REQUIRED WORK ->
Which lines in the items below contain the string "pizz"? Return each of those lines in full.

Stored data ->

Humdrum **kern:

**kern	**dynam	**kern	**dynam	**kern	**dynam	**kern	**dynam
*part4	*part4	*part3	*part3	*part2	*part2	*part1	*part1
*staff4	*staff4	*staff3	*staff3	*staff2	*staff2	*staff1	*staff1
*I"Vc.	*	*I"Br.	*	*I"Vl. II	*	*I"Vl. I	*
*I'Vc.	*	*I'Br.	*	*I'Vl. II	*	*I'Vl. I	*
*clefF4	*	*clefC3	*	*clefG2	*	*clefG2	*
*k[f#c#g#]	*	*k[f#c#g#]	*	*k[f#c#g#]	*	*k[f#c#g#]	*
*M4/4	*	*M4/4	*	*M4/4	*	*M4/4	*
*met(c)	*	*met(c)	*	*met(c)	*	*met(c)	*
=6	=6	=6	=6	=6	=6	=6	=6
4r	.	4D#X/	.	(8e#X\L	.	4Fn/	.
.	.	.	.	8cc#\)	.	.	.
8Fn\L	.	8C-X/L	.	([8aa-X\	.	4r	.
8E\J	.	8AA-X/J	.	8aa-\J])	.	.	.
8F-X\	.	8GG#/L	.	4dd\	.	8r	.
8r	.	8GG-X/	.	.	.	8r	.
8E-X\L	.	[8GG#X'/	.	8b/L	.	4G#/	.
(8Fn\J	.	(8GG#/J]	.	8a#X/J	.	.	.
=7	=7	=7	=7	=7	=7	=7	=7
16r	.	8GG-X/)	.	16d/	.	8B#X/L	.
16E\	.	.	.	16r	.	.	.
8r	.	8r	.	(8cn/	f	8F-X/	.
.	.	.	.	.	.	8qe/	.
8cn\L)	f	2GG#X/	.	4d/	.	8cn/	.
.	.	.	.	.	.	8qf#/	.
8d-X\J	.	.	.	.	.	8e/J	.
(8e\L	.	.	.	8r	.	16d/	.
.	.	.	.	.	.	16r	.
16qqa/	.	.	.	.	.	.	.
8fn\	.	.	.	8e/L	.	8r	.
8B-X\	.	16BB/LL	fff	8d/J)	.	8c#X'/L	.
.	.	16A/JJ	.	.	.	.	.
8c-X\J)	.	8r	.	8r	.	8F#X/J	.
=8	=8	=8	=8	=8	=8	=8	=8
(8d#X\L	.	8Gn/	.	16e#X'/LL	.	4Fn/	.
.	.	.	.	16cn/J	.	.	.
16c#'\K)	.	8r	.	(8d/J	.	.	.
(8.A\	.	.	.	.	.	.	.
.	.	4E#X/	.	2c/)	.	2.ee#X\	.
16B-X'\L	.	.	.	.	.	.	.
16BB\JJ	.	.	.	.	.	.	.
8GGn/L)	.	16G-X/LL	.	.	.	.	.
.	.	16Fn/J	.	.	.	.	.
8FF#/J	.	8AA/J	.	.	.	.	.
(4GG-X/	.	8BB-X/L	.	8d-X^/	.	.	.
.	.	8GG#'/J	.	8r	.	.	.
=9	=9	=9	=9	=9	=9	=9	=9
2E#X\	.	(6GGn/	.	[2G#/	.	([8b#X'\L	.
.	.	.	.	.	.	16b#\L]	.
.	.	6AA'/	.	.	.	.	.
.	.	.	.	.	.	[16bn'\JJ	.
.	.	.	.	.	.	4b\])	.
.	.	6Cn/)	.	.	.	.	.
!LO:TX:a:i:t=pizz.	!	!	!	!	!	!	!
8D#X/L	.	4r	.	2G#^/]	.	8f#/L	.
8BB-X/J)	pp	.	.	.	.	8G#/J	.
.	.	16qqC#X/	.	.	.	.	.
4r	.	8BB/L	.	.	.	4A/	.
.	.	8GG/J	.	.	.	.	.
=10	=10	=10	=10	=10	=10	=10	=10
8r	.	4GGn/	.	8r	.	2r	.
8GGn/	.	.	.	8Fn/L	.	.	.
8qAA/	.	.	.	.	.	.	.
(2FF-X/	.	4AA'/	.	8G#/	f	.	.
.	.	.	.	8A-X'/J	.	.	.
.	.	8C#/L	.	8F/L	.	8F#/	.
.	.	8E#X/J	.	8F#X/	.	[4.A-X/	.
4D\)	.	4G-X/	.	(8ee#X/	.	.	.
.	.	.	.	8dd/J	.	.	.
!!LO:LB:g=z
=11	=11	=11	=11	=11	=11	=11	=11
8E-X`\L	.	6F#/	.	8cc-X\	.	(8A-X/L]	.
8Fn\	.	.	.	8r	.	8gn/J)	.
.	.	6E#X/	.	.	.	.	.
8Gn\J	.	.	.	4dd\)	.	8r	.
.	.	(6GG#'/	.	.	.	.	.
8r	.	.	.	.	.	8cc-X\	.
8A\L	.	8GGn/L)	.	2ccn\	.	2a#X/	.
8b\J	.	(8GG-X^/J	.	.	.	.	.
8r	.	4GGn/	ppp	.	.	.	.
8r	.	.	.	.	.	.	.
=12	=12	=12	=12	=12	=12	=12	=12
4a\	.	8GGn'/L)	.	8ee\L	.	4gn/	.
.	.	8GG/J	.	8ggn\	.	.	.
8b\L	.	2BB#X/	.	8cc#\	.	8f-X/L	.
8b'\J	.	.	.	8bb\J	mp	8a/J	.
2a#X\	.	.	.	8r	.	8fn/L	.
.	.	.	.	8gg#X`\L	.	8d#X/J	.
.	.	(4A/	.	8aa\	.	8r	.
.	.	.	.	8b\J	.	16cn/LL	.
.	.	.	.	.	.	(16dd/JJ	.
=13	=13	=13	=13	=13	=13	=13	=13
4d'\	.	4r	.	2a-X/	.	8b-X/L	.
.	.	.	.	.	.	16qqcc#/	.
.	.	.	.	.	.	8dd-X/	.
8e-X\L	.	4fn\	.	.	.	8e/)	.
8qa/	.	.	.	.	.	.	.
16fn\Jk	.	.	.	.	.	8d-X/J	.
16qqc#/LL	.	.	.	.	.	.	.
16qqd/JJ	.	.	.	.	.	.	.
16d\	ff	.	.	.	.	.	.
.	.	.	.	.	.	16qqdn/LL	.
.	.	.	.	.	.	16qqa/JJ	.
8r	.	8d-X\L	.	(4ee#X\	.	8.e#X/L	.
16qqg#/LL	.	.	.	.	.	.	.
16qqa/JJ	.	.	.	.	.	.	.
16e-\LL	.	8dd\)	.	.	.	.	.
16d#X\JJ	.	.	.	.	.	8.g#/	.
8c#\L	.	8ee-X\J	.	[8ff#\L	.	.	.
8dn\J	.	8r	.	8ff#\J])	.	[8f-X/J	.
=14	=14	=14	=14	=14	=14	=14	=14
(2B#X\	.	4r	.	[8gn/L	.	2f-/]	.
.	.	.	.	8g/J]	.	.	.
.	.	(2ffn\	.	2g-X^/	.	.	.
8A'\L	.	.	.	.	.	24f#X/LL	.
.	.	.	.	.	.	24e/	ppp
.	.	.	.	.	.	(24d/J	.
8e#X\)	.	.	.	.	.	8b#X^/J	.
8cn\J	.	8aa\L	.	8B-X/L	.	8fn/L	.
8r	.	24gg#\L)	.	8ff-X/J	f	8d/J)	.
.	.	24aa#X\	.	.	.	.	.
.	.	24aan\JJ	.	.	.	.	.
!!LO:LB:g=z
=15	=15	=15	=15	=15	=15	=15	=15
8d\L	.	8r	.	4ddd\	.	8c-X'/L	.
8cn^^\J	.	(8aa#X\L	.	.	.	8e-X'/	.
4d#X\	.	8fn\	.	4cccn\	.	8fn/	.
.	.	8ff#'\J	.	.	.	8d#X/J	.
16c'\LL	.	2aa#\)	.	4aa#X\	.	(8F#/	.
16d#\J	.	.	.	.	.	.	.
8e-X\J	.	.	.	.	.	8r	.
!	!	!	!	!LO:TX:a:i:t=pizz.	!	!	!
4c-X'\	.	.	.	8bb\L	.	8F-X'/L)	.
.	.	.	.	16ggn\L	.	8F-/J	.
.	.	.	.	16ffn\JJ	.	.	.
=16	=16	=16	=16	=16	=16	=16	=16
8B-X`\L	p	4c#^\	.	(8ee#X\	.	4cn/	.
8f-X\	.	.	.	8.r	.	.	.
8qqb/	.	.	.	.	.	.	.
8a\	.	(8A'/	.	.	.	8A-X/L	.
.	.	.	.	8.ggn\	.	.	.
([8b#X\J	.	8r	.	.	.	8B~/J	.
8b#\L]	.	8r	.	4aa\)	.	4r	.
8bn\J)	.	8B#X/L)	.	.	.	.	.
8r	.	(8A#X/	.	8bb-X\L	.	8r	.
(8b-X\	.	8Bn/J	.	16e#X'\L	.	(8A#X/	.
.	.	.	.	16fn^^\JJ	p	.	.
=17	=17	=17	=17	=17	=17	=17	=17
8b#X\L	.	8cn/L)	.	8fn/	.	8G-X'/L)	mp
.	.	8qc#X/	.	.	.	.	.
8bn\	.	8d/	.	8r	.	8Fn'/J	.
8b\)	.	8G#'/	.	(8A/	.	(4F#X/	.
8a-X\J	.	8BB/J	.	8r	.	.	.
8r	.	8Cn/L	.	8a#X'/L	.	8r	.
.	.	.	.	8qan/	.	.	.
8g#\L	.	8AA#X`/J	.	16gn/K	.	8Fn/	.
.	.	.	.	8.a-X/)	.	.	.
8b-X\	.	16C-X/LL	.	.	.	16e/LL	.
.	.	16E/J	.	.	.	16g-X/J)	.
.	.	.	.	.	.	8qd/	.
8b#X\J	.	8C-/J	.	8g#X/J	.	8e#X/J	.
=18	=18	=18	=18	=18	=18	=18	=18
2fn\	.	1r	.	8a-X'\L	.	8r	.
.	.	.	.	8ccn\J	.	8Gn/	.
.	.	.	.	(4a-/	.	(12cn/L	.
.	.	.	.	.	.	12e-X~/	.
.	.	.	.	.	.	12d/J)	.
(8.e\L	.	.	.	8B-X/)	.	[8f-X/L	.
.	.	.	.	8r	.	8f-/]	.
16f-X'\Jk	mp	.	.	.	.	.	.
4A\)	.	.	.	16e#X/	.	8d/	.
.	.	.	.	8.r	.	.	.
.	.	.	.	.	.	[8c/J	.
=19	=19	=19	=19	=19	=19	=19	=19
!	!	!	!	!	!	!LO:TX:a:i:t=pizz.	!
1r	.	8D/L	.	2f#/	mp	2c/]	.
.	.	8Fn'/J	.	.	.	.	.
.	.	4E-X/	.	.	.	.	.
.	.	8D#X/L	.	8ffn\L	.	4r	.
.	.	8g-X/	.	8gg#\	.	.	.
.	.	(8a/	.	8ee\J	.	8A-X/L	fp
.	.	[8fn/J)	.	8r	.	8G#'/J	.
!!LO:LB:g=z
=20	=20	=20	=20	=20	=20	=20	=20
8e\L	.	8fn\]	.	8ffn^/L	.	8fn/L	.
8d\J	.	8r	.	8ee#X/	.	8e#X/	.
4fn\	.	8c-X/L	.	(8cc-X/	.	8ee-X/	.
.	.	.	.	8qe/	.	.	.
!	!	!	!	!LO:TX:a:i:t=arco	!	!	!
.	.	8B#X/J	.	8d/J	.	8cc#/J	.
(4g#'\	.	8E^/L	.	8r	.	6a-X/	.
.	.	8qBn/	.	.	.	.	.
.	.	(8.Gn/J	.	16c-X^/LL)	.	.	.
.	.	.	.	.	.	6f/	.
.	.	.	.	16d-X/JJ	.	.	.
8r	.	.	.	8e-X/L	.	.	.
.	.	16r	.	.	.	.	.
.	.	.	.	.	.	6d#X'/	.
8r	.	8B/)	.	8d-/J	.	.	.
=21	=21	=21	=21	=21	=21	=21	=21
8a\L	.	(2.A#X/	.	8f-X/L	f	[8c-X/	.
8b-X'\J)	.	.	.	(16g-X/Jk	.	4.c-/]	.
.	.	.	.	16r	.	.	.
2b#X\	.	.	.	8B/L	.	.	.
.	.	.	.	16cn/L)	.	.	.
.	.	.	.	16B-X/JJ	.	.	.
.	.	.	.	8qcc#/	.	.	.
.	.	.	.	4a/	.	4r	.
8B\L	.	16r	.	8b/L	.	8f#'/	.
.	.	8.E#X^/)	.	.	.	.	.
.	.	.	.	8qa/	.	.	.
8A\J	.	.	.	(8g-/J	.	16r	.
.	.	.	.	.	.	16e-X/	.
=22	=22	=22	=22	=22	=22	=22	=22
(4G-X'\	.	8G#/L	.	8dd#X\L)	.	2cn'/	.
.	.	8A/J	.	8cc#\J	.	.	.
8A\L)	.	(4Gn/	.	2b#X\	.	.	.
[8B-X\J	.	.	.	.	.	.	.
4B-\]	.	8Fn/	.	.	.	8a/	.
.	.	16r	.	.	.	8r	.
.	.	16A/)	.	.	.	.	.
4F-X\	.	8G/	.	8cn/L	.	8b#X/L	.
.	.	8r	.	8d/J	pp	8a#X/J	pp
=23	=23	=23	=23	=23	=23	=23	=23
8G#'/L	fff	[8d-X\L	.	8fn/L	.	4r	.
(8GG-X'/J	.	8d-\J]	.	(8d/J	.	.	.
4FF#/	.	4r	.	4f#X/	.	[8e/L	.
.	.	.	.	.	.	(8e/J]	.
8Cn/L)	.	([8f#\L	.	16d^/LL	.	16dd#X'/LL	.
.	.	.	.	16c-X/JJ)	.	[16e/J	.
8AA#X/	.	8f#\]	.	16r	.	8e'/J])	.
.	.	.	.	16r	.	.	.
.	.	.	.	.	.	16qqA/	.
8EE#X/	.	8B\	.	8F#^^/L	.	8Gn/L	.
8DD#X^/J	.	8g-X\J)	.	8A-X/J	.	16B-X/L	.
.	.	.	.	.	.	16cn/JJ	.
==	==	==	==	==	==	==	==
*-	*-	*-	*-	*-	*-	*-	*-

RESULT BELOW ->
!LO:TX:a:i:t=pizz.	!	!	!	!	!	!	!
!	!	!	!	!LO:TX:a:i:t=pizz.	!	!	!
!	!	!	!	!	!	!LO:TX:a:i:t=pizz.	!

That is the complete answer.